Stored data
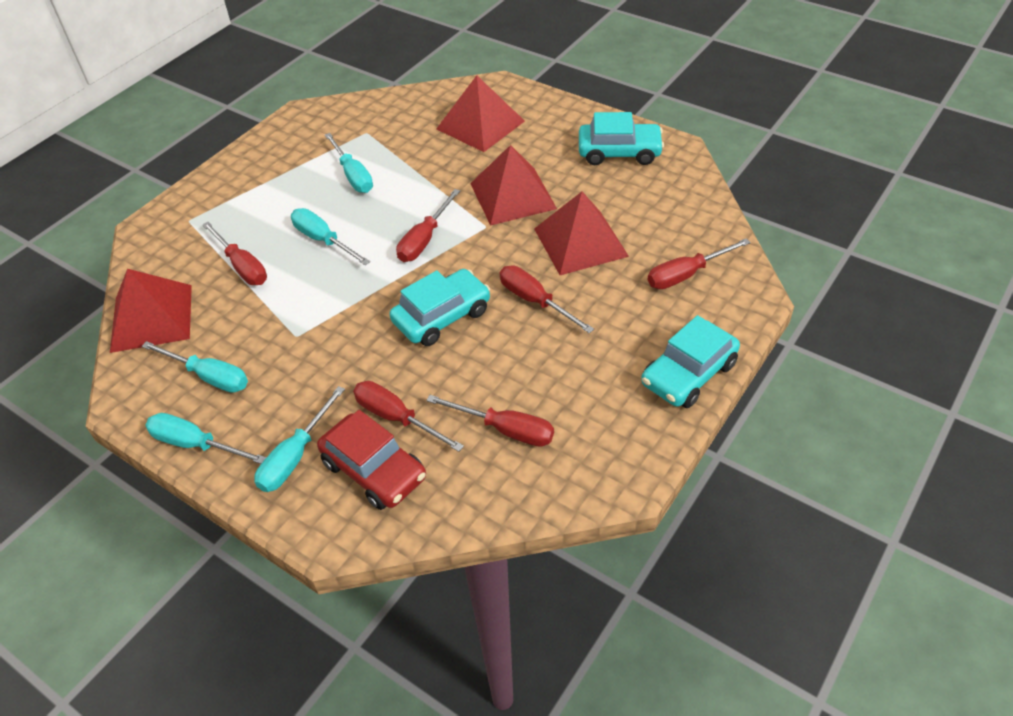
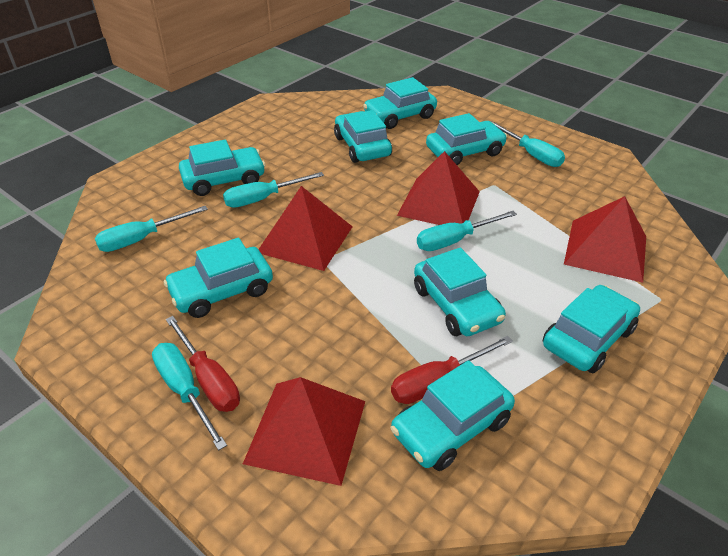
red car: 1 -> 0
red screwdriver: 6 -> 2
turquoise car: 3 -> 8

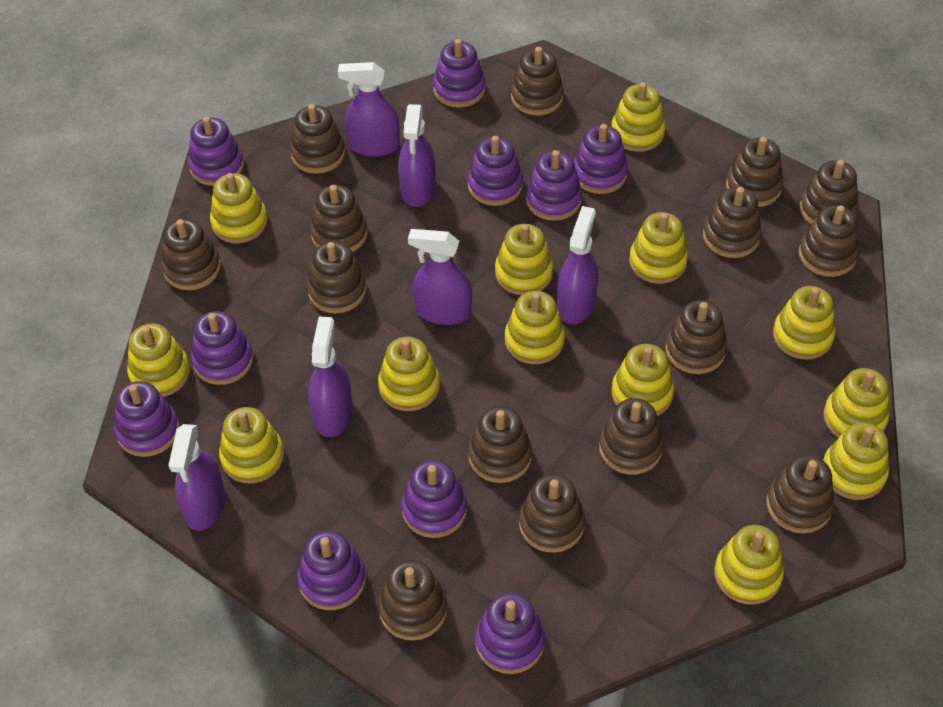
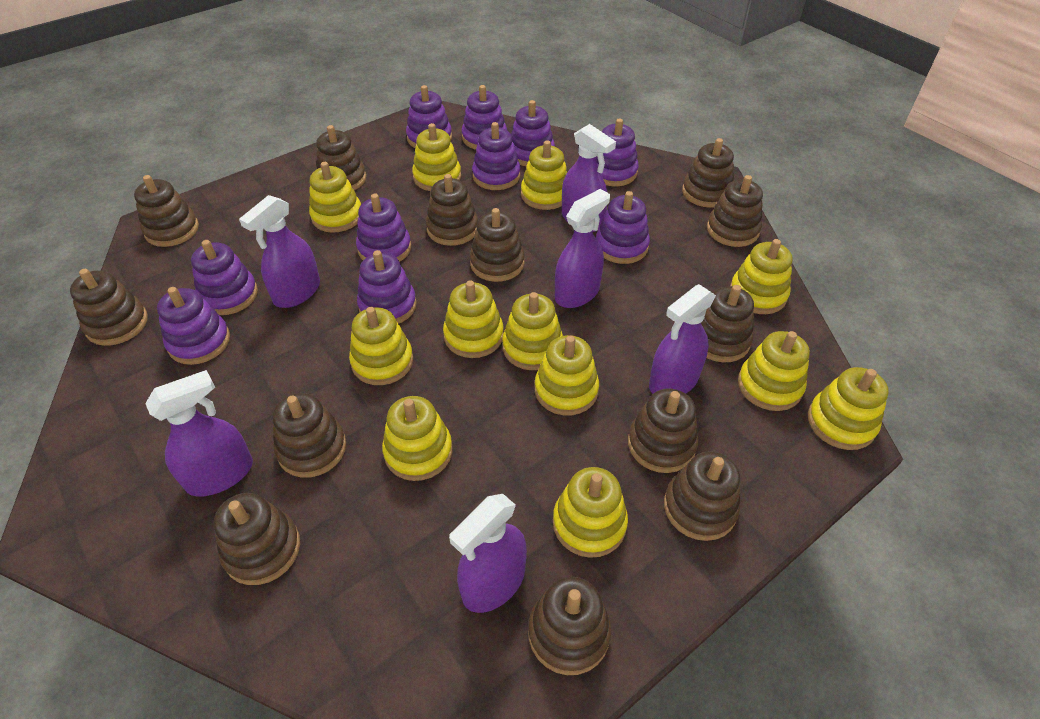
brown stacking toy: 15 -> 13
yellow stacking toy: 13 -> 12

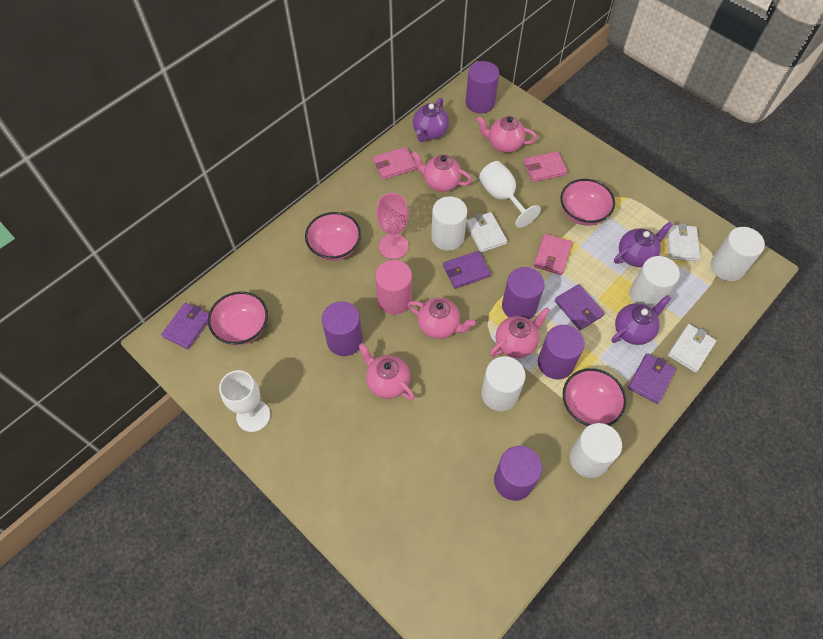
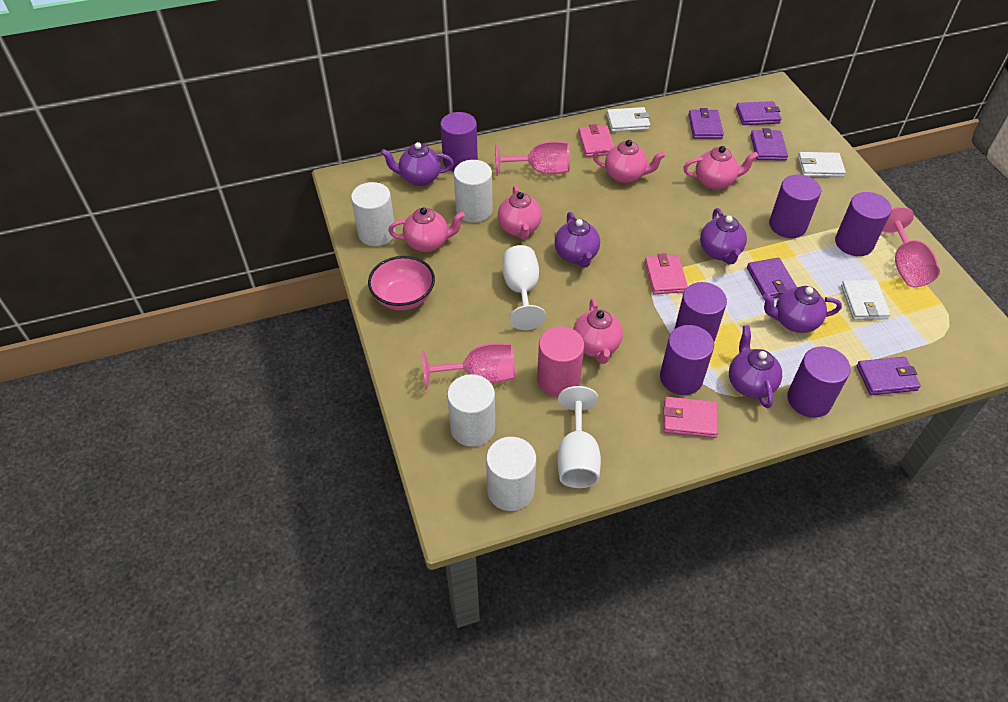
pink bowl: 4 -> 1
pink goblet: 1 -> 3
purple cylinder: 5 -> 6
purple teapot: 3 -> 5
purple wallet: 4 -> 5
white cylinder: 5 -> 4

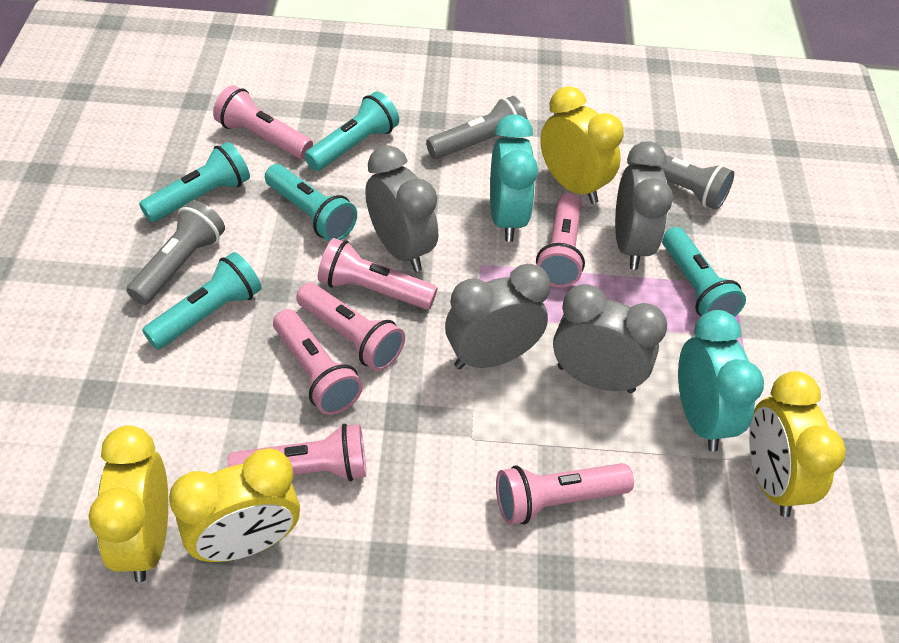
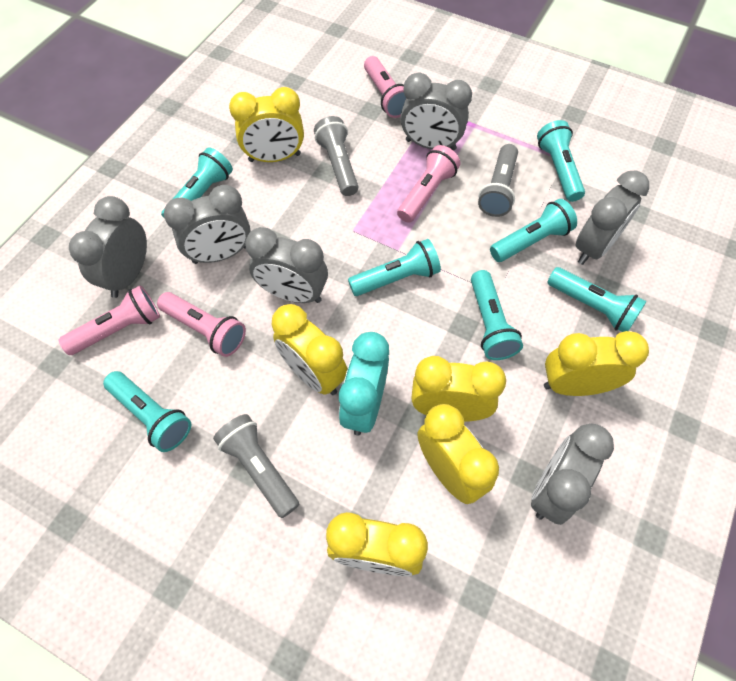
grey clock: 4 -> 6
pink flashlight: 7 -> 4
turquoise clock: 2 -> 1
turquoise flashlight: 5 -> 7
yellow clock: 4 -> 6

Task to carry out:
The expected response consists solely of the lines from the one with "grey clock: 4 -> 6" through the end of the records, repeated exactly.

Output for this exercise:
grey clock: 4 -> 6
pink flashlight: 7 -> 4
turquoise clock: 2 -> 1
turquoise flashlight: 5 -> 7
yellow clock: 4 -> 6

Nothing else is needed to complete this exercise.